**Work item:** Retype the records in full, and please keep the pictures out of the copy.

┌──

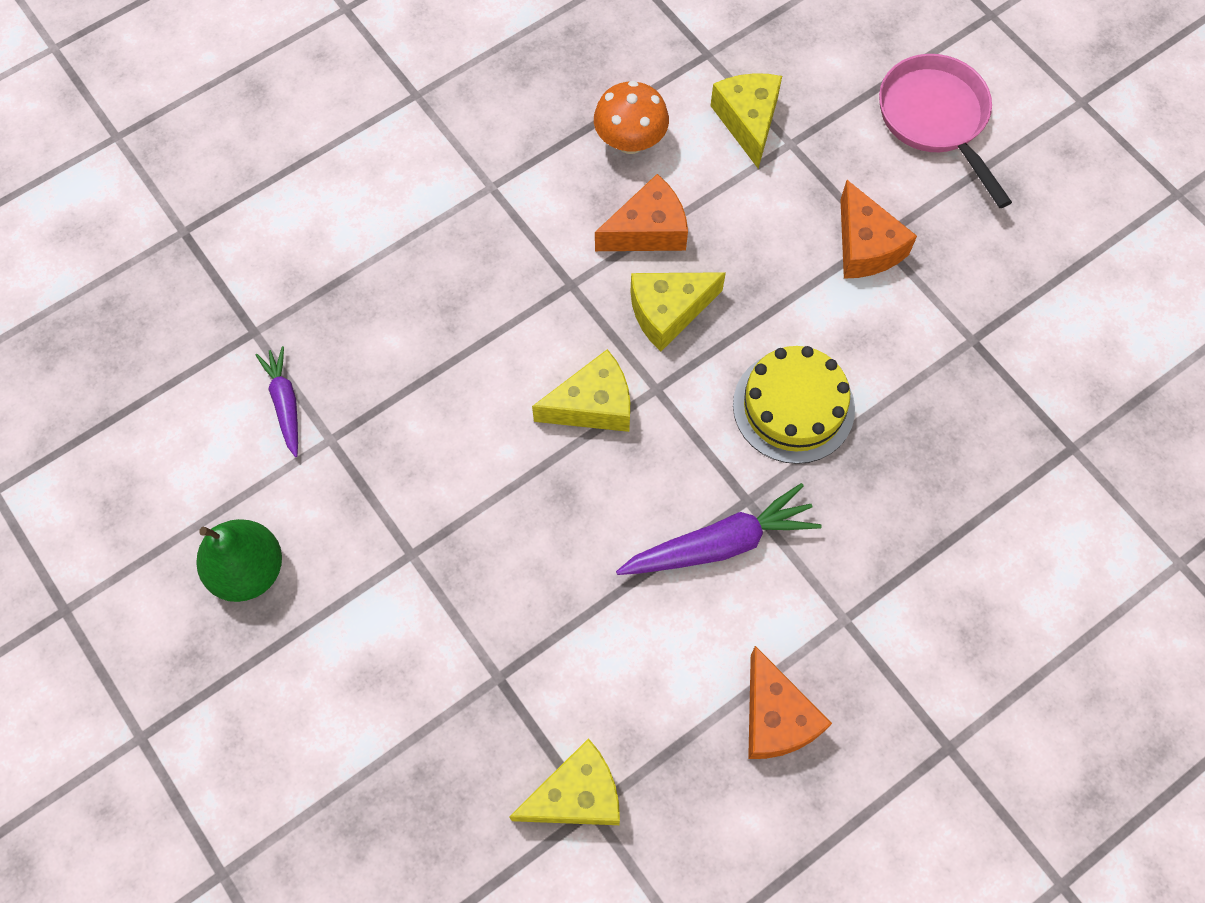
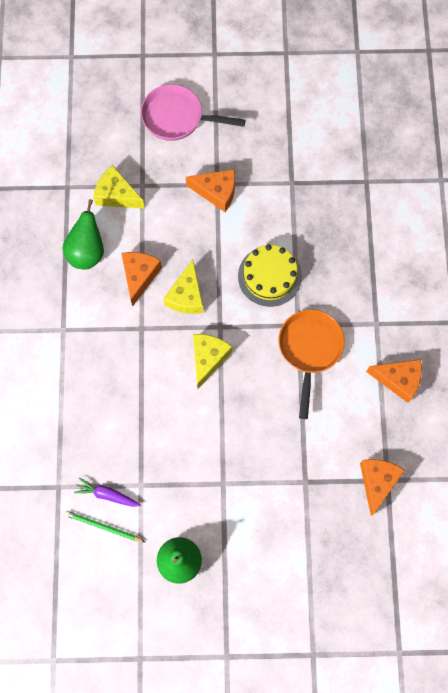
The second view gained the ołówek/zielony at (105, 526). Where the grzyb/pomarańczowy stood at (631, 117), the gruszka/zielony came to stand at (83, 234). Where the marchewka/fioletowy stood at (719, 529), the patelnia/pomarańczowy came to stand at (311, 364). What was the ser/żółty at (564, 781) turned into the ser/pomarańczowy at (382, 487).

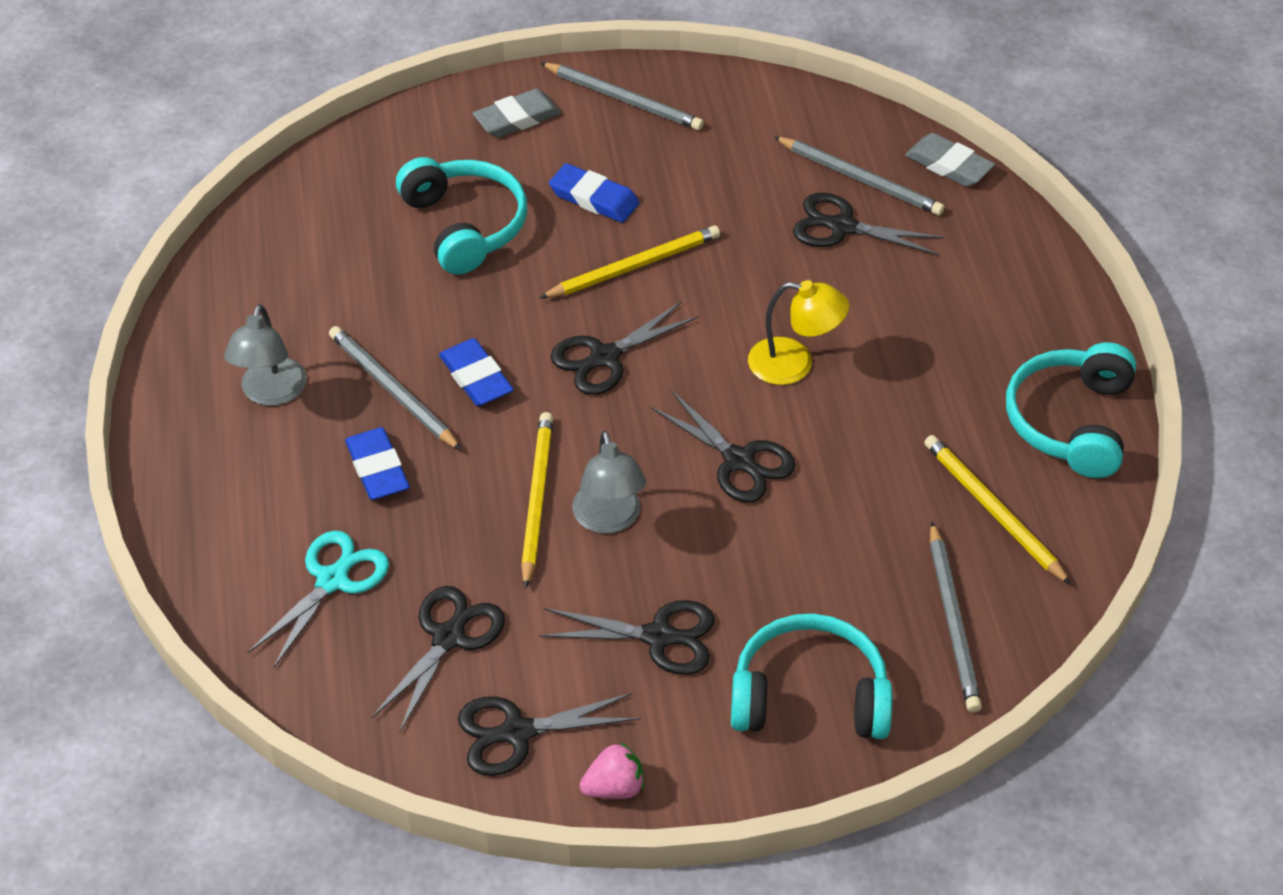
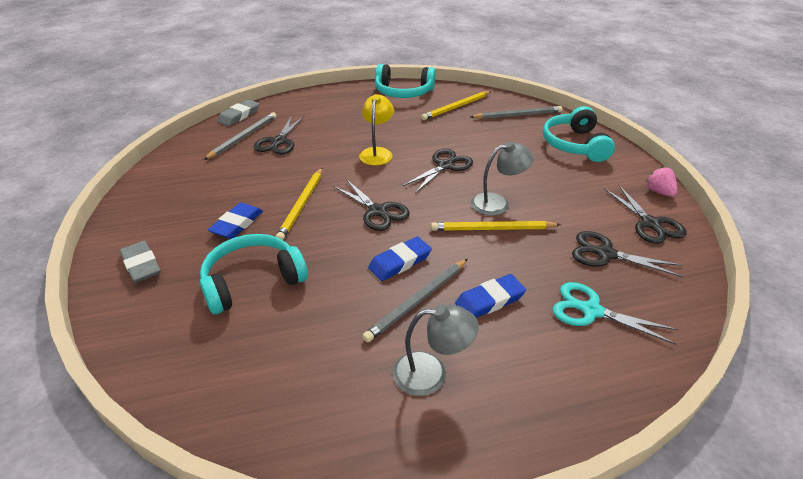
The second view lost the nożyczki/czarny at (627, 637). The second view lost the ołówek/szary at (622, 96). The ołówek/żółty at (630, 262) ended up facing another way, 135 degrees counterclockwise from before.

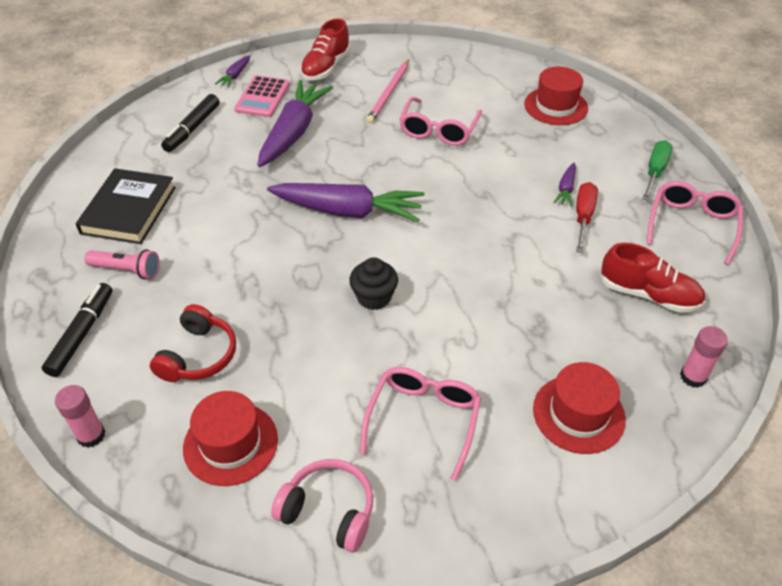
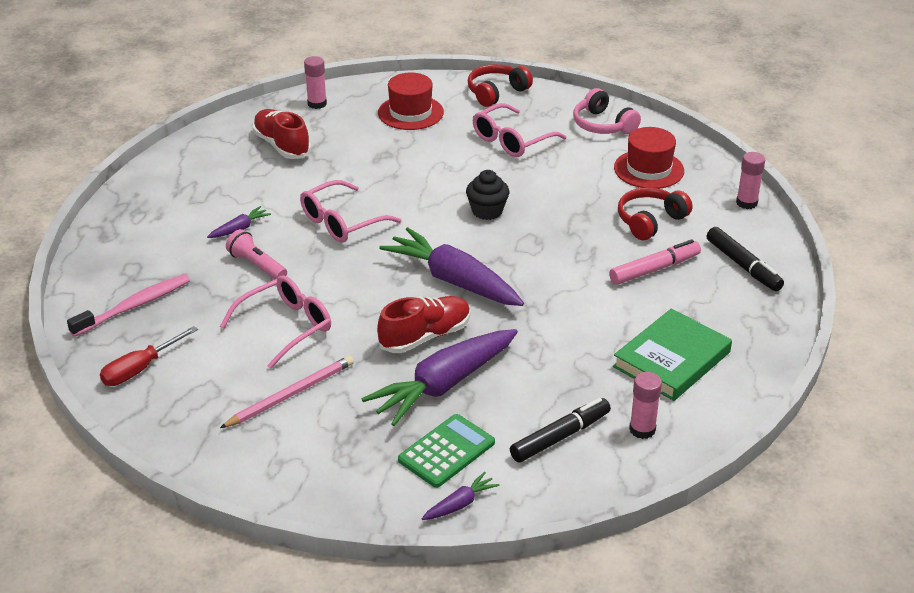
The second view lost the śrubokręt/zielony at (657, 170). The second view gained the słuchawki/czerwony at (500, 85). The second view gained the flamaster/różowy at (655, 262). The second view gained the klej w sztyfcie/różowy at (645, 405). The latarka/różowy ended up elsewhere, having gone from (122, 264) to (256, 254). The but/czerwony ended up elsewhere, having gone from (325, 49) to (424, 324). The śrubokręt/czerwony ended up elsewhere, having gone from (587, 217) to (149, 356). The okulary/różowy ended up elsewhere, having gone from (695, 223) to (351, 211). Where the kapelusz/czerwony stood at (556, 96), the szczoteczka do zębów/różowy came to stand at (128, 305). What was the książka/czarny at (126, 206) turned into the książka/zielony at (672, 354). What was the kalkulator/różowy at (262, 96) turned into the kalkulator/zielony at (446, 451). The flamaster/czarny at (77, 330) ended up facing another way, 75 degrees counterclockwise from before.

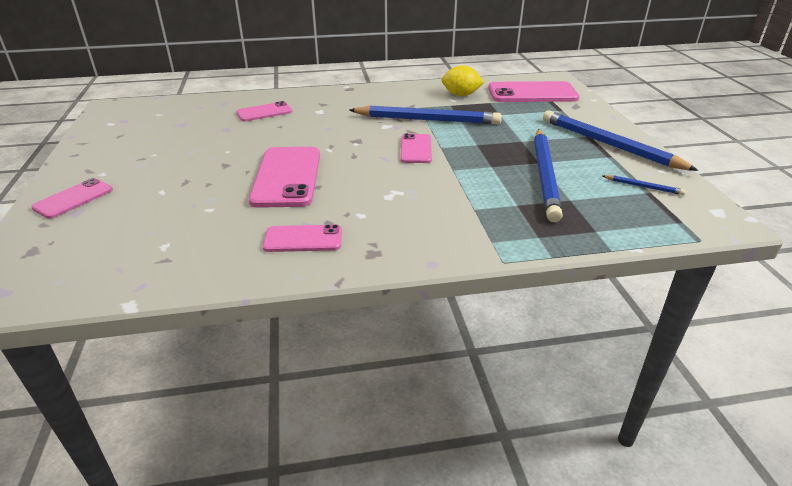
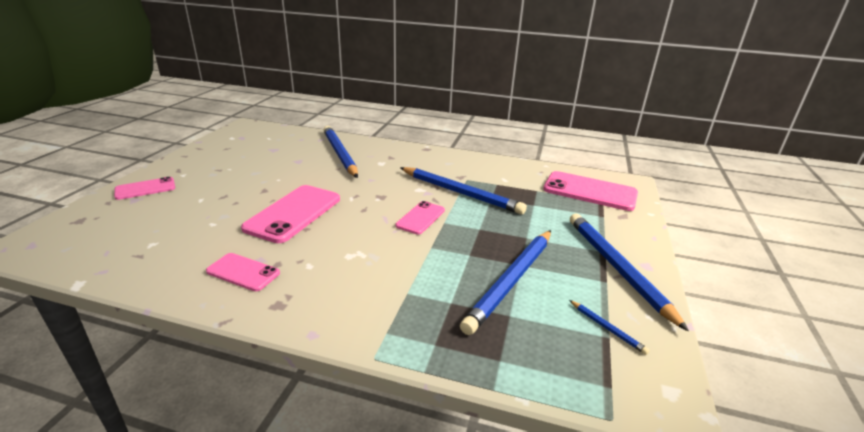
The second view lost the cytryna/żółty at (462, 80). Where the telefon/różowy stood at (264, 111), the ołówek/niebieski came to stand at (340, 152).

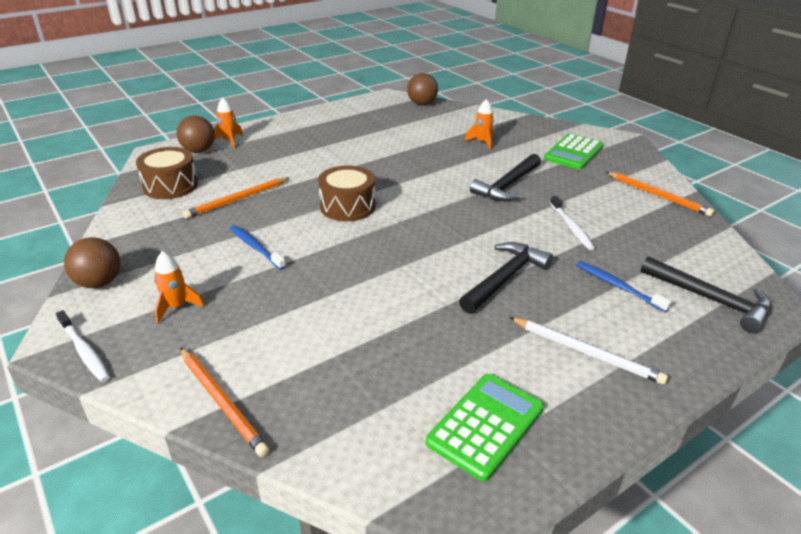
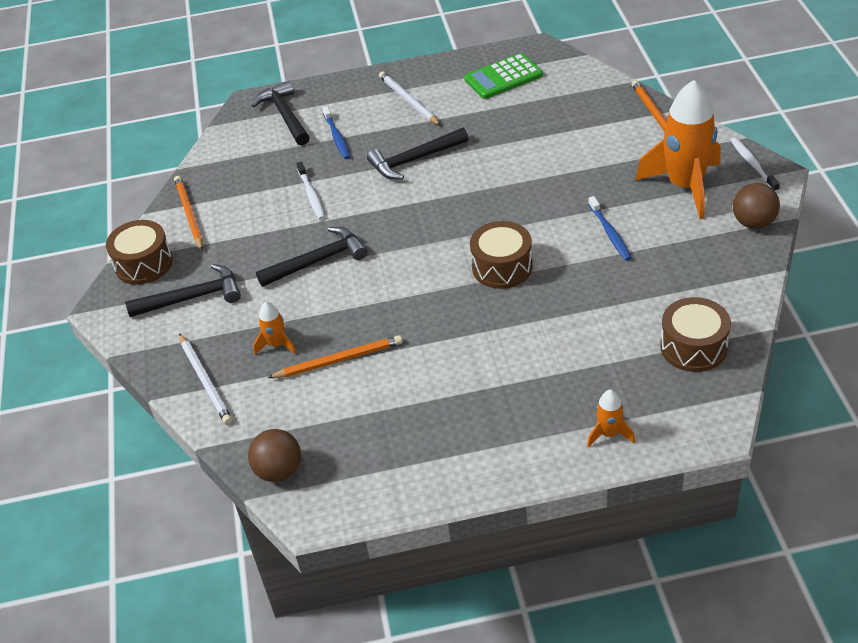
The second view lost the piłka/brązowy at (196, 134). The second view gained the bęben/brązowy at (139, 252). The second view gained the ołówek/biały at (205, 379). The ołówek/pomarańczowy ended up elsewhere, having gone from (236, 198) to (335, 356). Where the kalkulator/zielony stood at (574, 152), the młotek/czarny came to stand at (183, 290). The szczoteczka do zębów/biały at (572, 223) ended up facing another way, 150 degrees clockwise from before. The size of the rakieta/pomarańczowy at (179, 287) changed by a factor of 2.26.

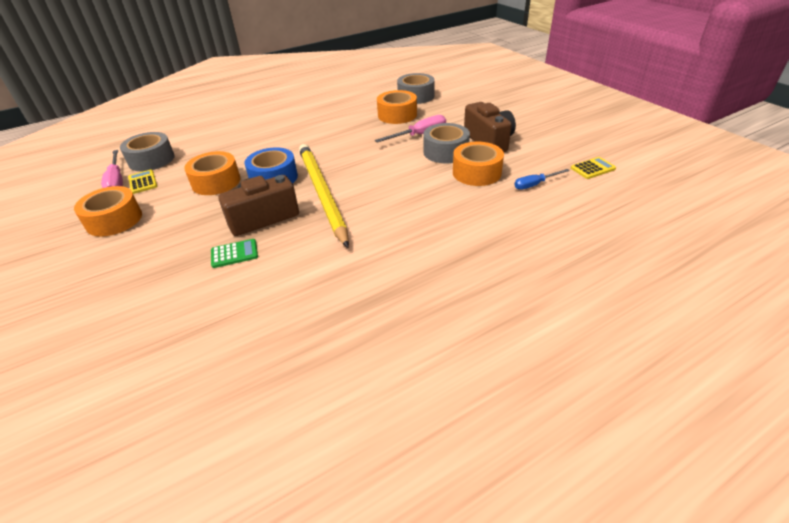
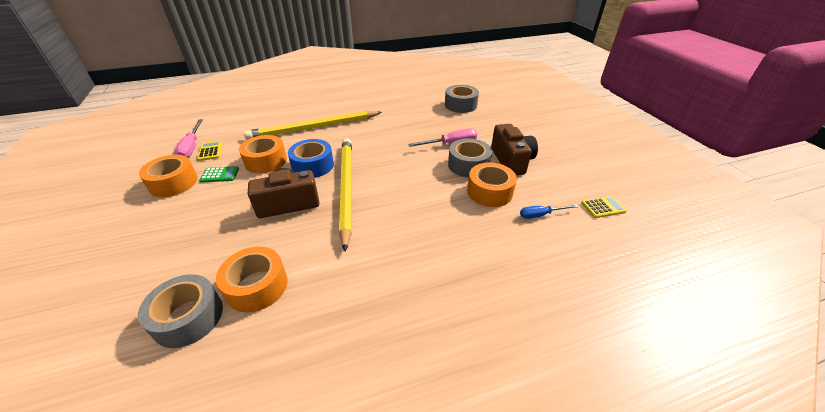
The second view gained the ołówek/żółty at (313, 125). The taśma klejąca/szary ended up elsewhere, having gone from (147, 151) to (180, 311). The kalkulator/zielony ended up elsewhere, having gone from (234, 253) to (219, 174). The taśma klejąca/pomarańczowy ended up elsewhere, having gone from (397, 107) to (252, 280).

└──

**Worked solution:**
The second view gained the ołówek/zielony at (105, 526). Where the grzyb/pomarańczowy stood at (631, 117), the gruszka/zielony came to stand at (83, 234). Where the marchewka/fioletowy stood at (719, 529), the patelnia/pomarańczowy came to stand at (311, 364). What was the ser/żółty at (564, 781) turned into the ser/pomarańczowy at (382, 487).

The second view lost the nożyczki/czarny at (627, 637). The second view lost the ołówek/szary at (622, 96). The ołówek/żółty at (630, 262) ended up facing another way, 135 degrees counterclockwise from before.

The second view lost the śrubokręt/zielony at (657, 170). The second view gained the słuchawki/czerwony at (500, 85). The second view gained the flamaster/różowy at (655, 262). The second view gained the klej w sztyfcie/różowy at (645, 405). The latarka/różowy ended up elsewhere, having gone from (122, 264) to (256, 254). The but/czerwony ended up elsewhere, having gone from (325, 49) to (424, 324). The śrubokręt/czerwony ended up elsewhere, having gone from (587, 217) to (149, 356). The okulary/różowy ended up elsewhere, having gone from (695, 223) to (351, 211). Where the kapelusz/czerwony stood at (556, 96), the szczoteczka do zębów/różowy came to stand at (128, 305). What was the książka/czarny at (126, 206) turned into the książka/zielony at (672, 354). What was the kalkulator/różowy at (262, 96) turned into the kalkulator/zielony at (446, 451). The flamaster/czarny at (77, 330) ended up facing another way, 75 degrees counterclockwise from before.

The second view lost the cytryna/żółty at (462, 80). Where the telefon/różowy stood at (264, 111), the ołówek/niebieski came to stand at (340, 152).

The second view lost the piłka/brązowy at (196, 134). The second view gained the bęben/brązowy at (139, 252). The second view gained the ołówek/biały at (205, 379). The ołówek/pomarańczowy ended up elsewhere, having gone from (236, 198) to (335, 356). Where the kalkulator/zielony stood at (574, 152), the młotek/czarny came to stand at (183, 290). The szczoteczka do zębów/biały at (572, 223) ended up facing another way, 150 degrees clockwise from before. The size of the rakieta/pomarańczowy at (179, 287) changed by a factor of 2.26.

The second view gained the ołówek/żółty at (313, 125). The taśma klejąca/szary ended up elsewhere, having gone from (147, 151) to (180, 311). The kalkulator/zielony ended up elsewhere, having gone from (234, 253) to (219, 174). The taśma klejąca/pomarańczowy ended up elsewhere, having gone from (397, 107) to (252, 280).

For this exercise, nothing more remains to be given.